▶ PROBLEM TO WORK ON
The answer must consist only of the lines in the records below from the line with "(422, 161) = (782, 502): red" to the line with "(473, 205) = (388, 203): black", both included, copied word for word with every picture left out.

▶ SUPPLIED INFORMATION
▼▼▼

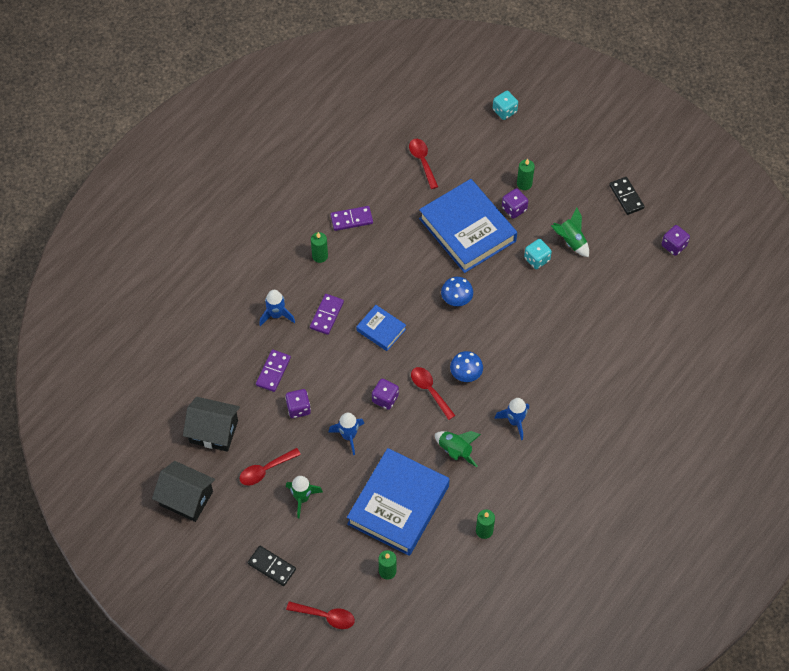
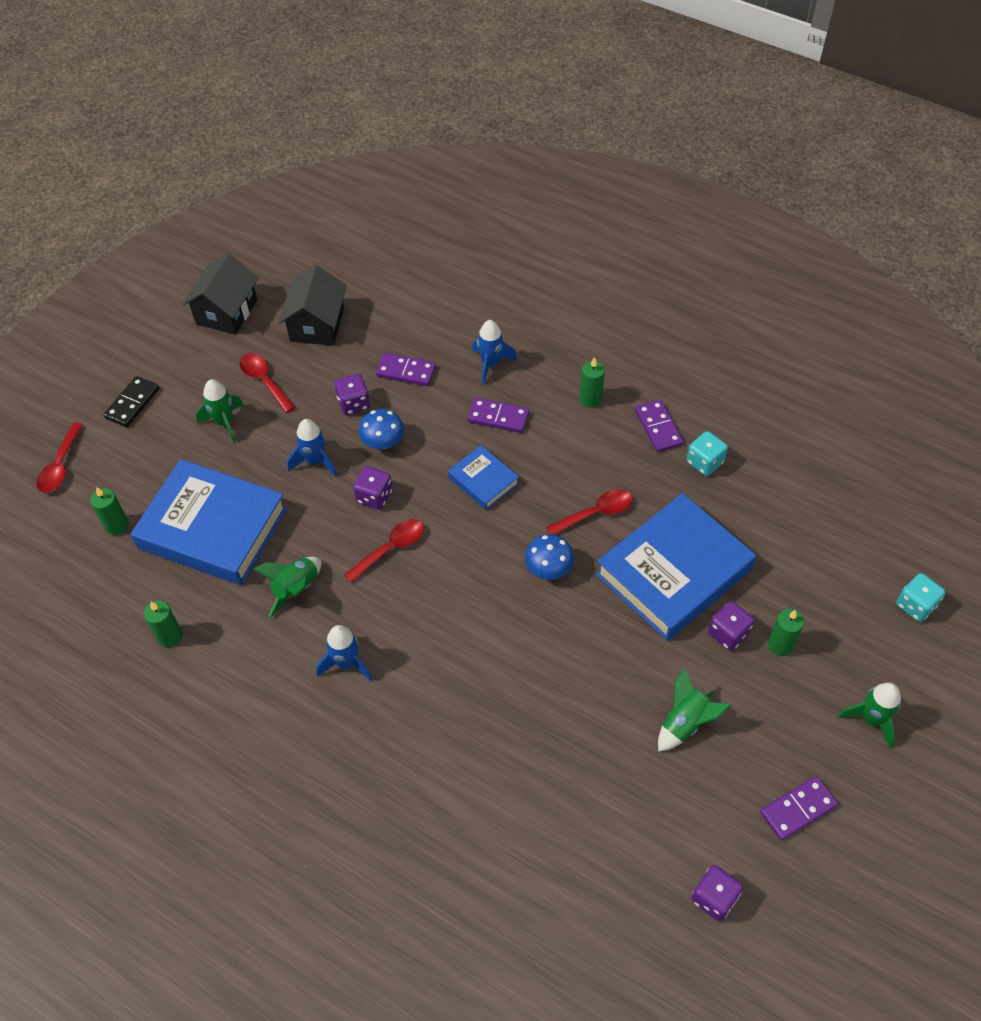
camera: 85 degrees right, 5 degrees down
(381, 330) = (483, 481): blue book -> blue book turned 75 degrees counterclockwise
(422, 161) = (782, 502): red spoon -> red spoon (596, 513)
(466, 373) = (423, 591): blue mushroom -> blue mushroom (383, 442)
(536, 259) = (640, 673): turquoise dice -> turquoise dice (704, 462)
(575, 150) = (871, 719): none -> green rocket
(626, 197) = (798, 809): black domino -> purple domino

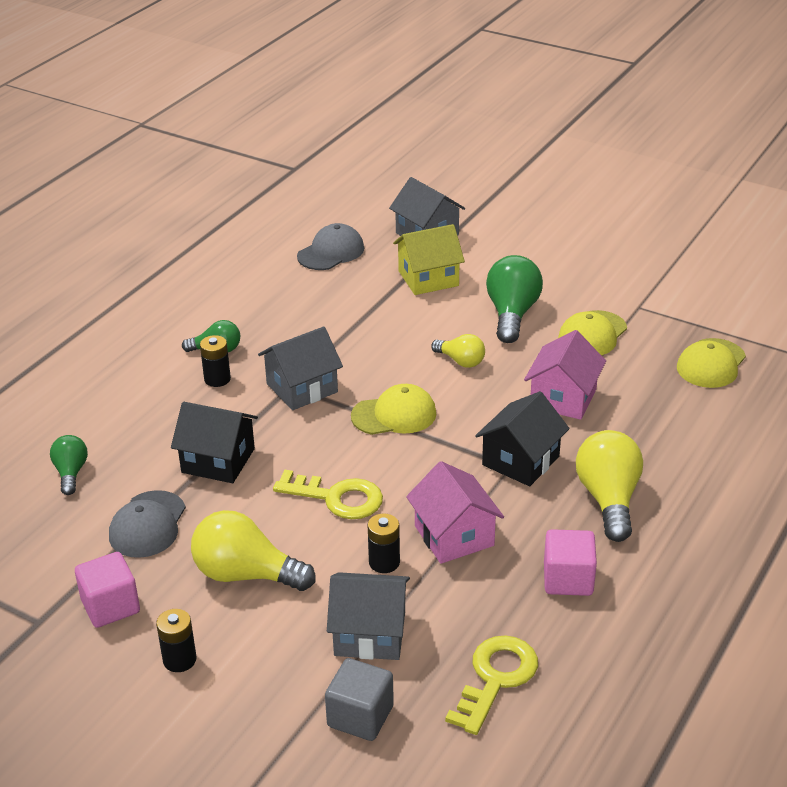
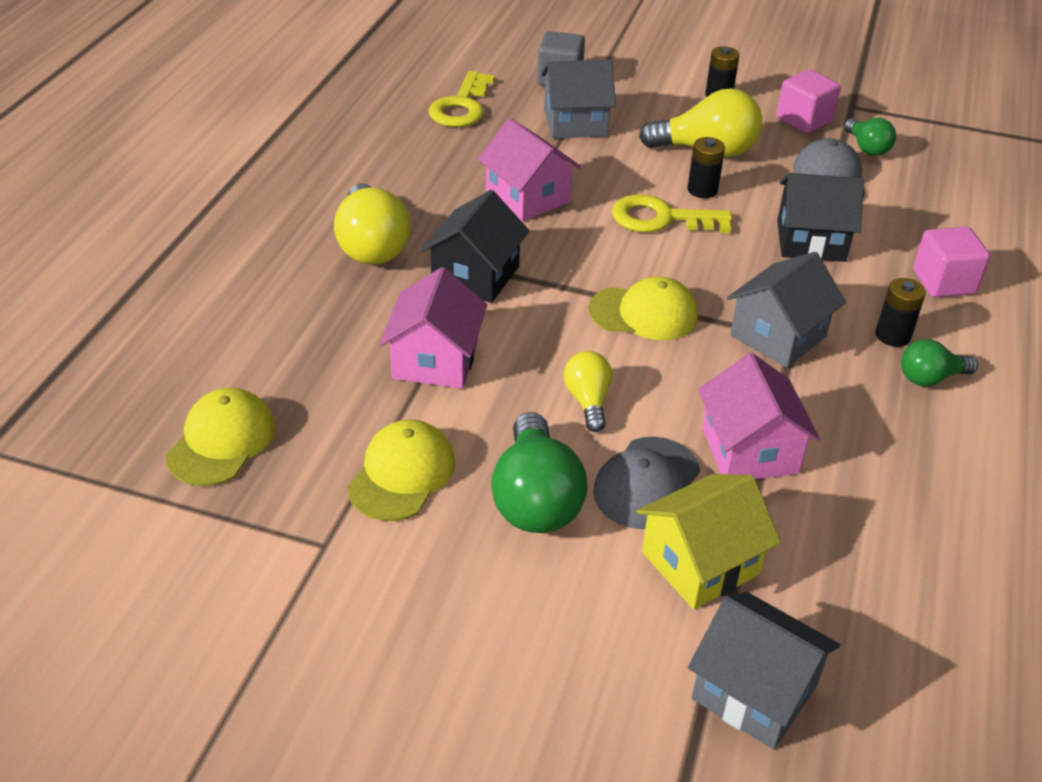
camera: 165 degrees right, 5 degrees up
(71, 473) = (950, 213): green light bulb -> green light bulb (867, 148)
(331, 252) = (904, 607): grey cap -> grey cap (646, 483)
(368, 324) = (749, 451): none -> pink house
(384, 562) = (586, 170): black battery -> black battery (702, 190)
(394, 415) = (644, 313): yellow cap -> yellow cap turned 150 degrees counterclockwise
(461, 361) = (588, 401): yellow light bulb -> yellow light bulb turned 60 degrees clockwise
(568, 579) = (409, 174): pink cube -> pink cube (943, 282)

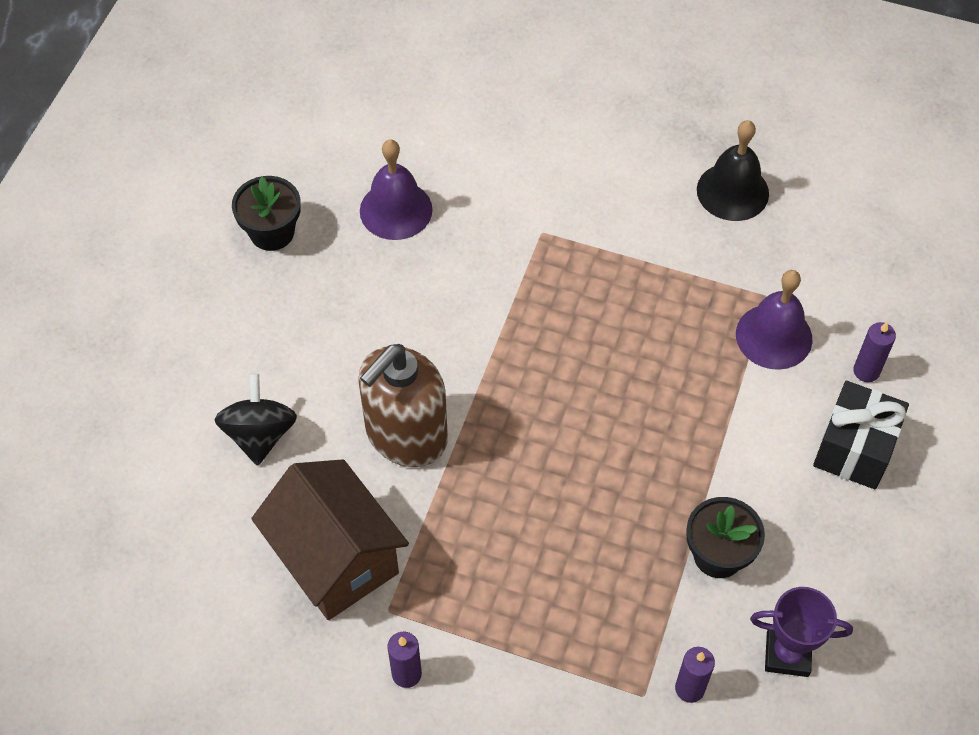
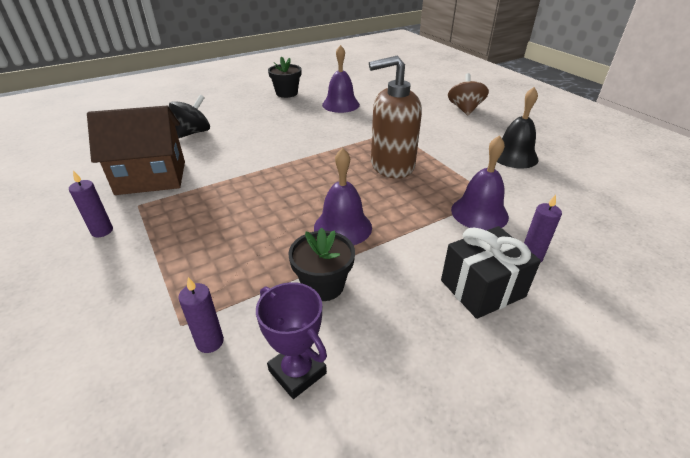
camera: 40 degrees right, 20 degrees down
(336, 559) = (151, 178): brown house -> brown house turned 75 degrees clockwise
(405, 435) = (243, 158): brown soap dispenser -> brown soap dispenser (391, 166)
(587, 105) = (465, 109): none -> brown spinning top
(658, 464) = (342, 227): none -> purple bell

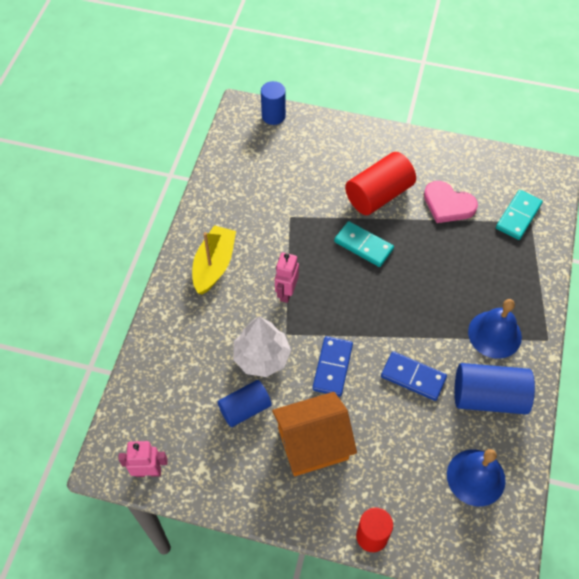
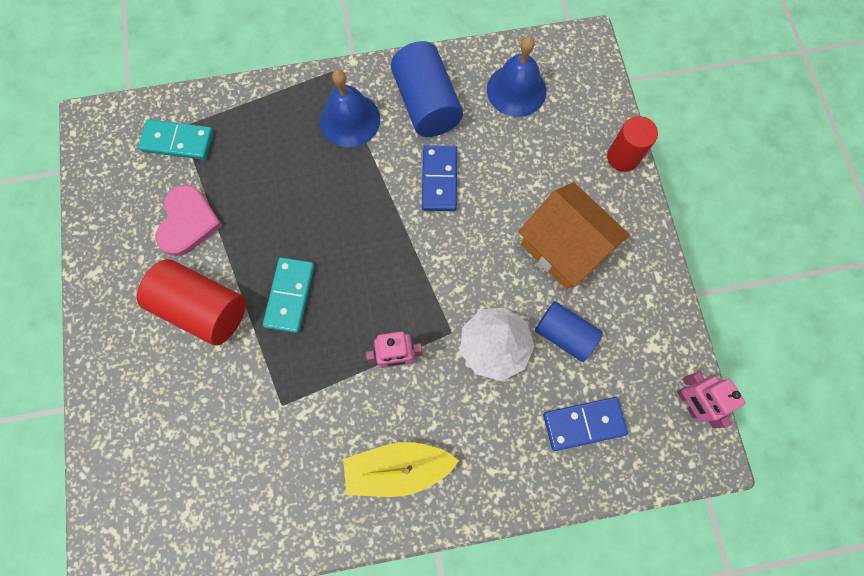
camera: 115 degrees left, 15 degrees up
(273, 116) = (107, 514): blue cylinder -> none
(332, 367) = (468, 264): blue domino -> blue domino (583, 424)

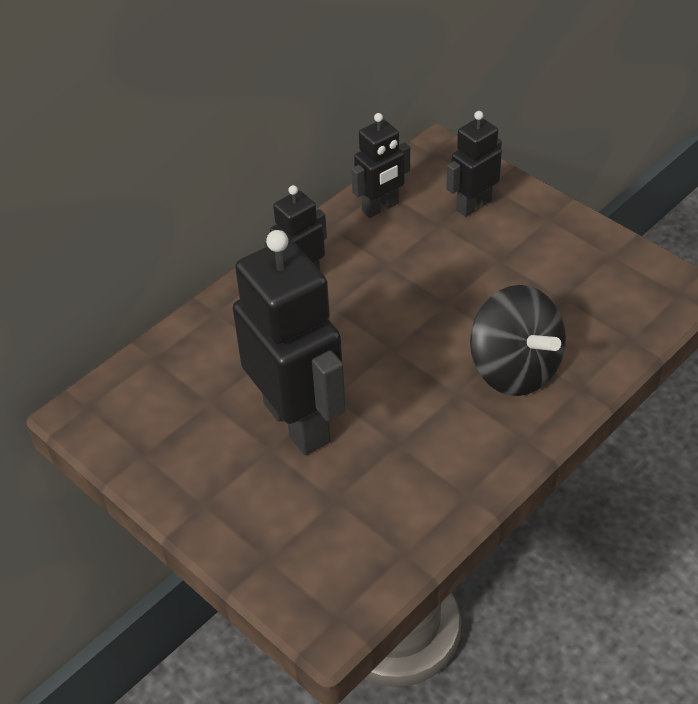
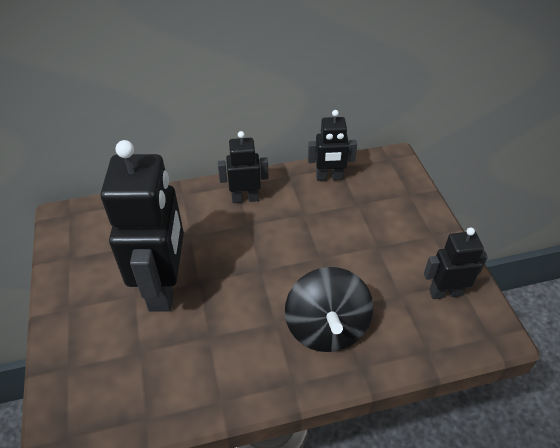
camera: 30 degrees right, 0 degrees up
(473, 205) = (388, 203): black robot -> black robot (445, 292)

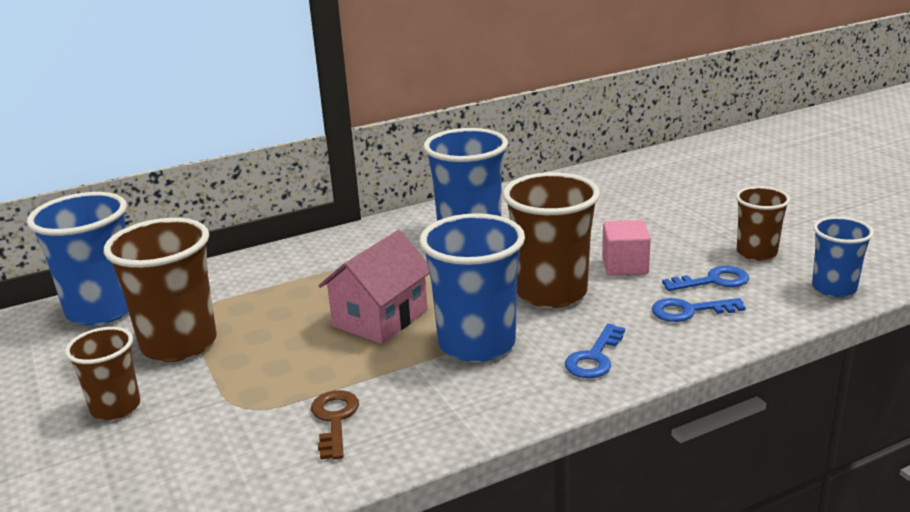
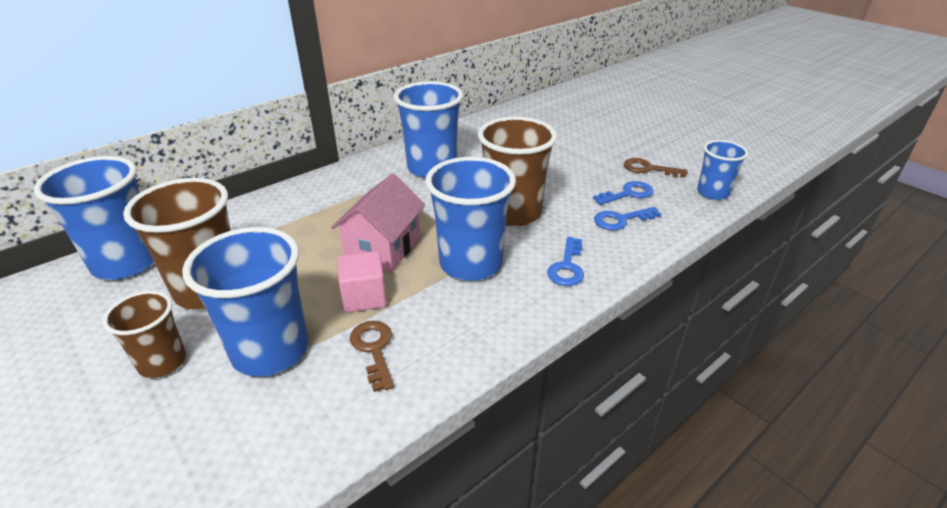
camera: 15 degrees left, 10 degrees up
(225, 409) = (270, 351): none -> blue cup
(625, 266) = (559, 186): pink cube -> pink cube (364, 297)
(756, 253) = (648, 169): brown cup -> brown key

▲▲▲

▶ REPLY TO THE TASK
(422, 161) = (782, 502): red spoon -> red spoon (596, 513)
(466, 373) = (423, 591): blue mushroom -> blue mushroom (383, 442)
(536, 259) = (640, 673): turquoise dice -> turquoise dice (704, 462)
(575, 150) = (871, 719): none -> green rocket
(626, 197) = (798, 809): black domino -> purple domino

camera: 165 degrees right, 5 degrees up
(71, 473) = (950, 213): green light bulb -> green light bulb (867, 148)
(331, 252) = (904, 607): grey cap -> grey cap (646, 483)
(368, 324) = (749, 451): none -> pink house
(384, 562) = (586, 170): black battery -> black battery (702, 190)
(394, 415) = (644, 313): yellow cap -> yellow cap turned 150 degrees counterclockwise
(461, 361) = (588, 401): yellow light bulb -> yellow light bulb turned 60 degrees clockwise
(568, 579) = (409, 174): pink cube -> pink cube (943, 282)

camera: 40 degrees right, 20 degrees down
(336, 559) = (151, 178): brown house -> brown house turned 75 degrees clockwise
(405, 435) = (243, 158): brown soap dispenser -> brown soap dispenser (391, 166)
(587, 105) = (465, 109): none -> brown spinning top
(658, 464) = (342, 227): none -> purple bell

camera: 115 degrees left, 15 degrees up
(273, 116) = (107, 514): blue cylinder -> none
(332, 367) = (468, 264): blue domino -> blue domino (583, 424)

camera: 30 degrees right, 0 degrees up
(473, 205) = (388, 203): black robot -> black robot (445, 292)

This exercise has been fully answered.